* **The data**:
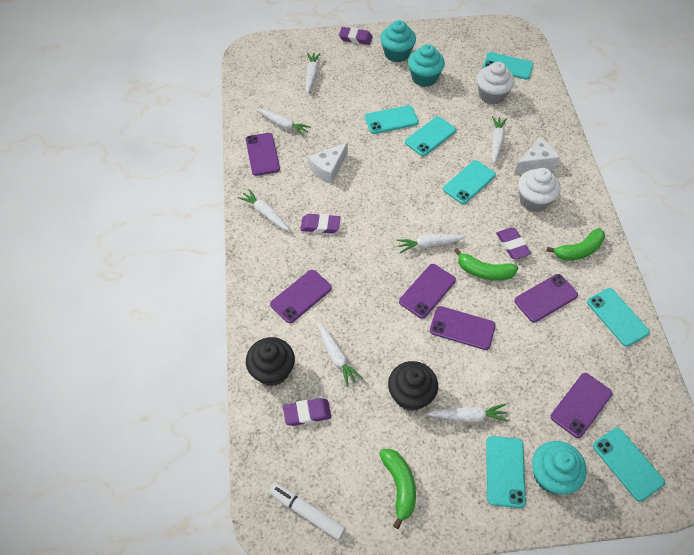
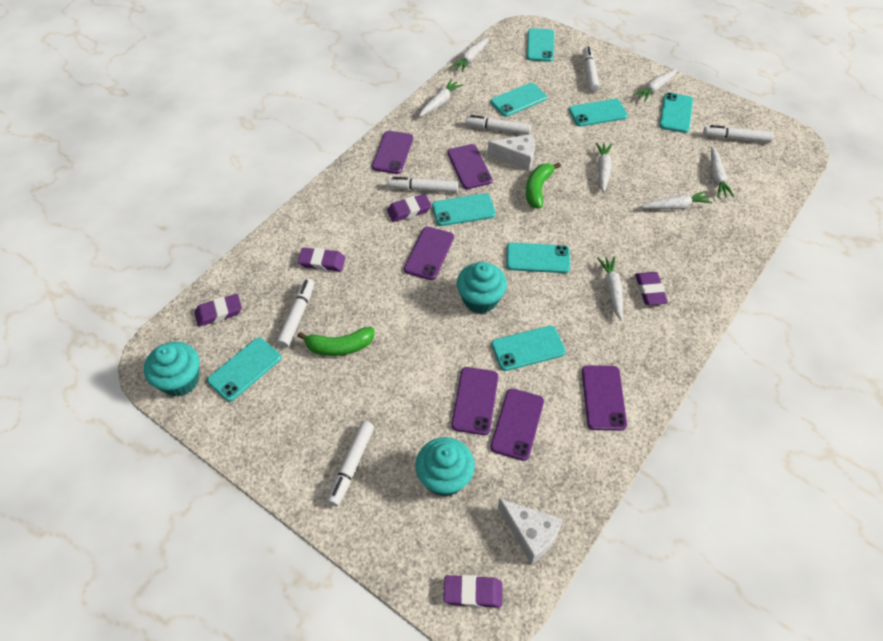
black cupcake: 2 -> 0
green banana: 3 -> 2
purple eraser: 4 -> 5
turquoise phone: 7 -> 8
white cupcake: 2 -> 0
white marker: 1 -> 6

...

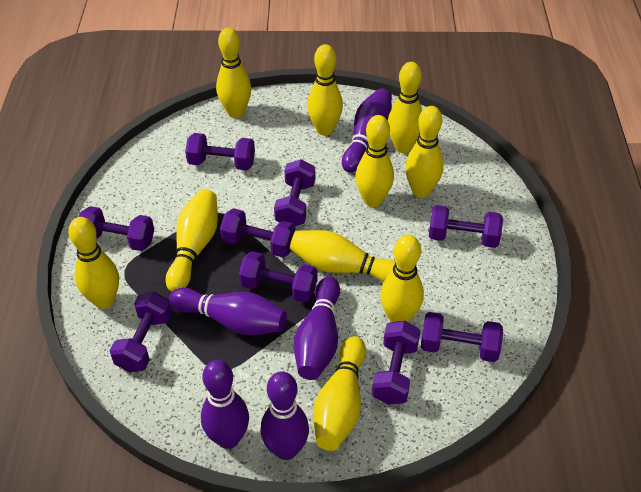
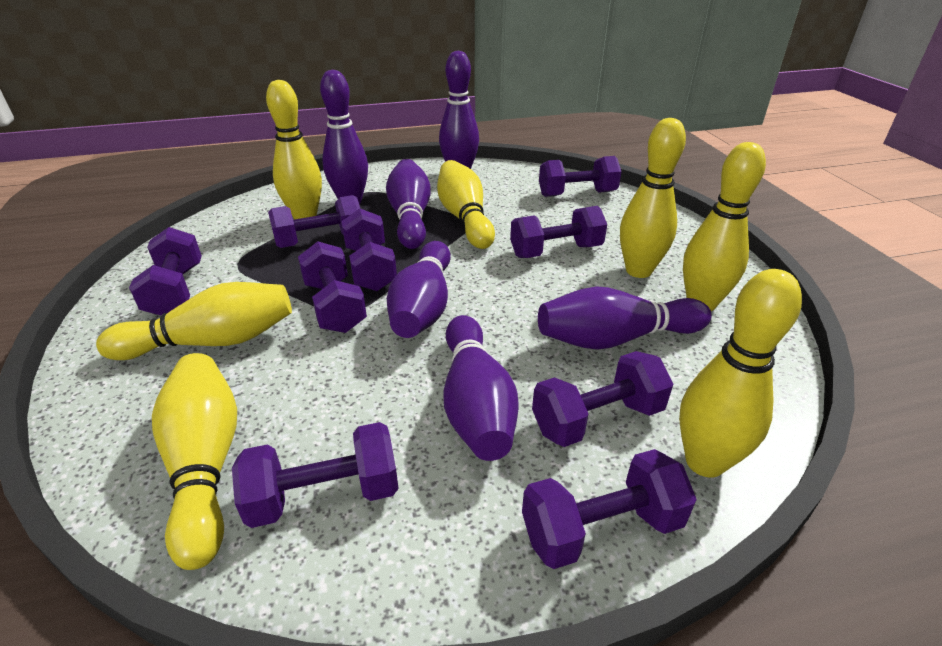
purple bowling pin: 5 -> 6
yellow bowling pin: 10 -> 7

* **Task to carry out**:
Output the number of lines above holding the word "purple", and nothing besides it.

* **Result**:
2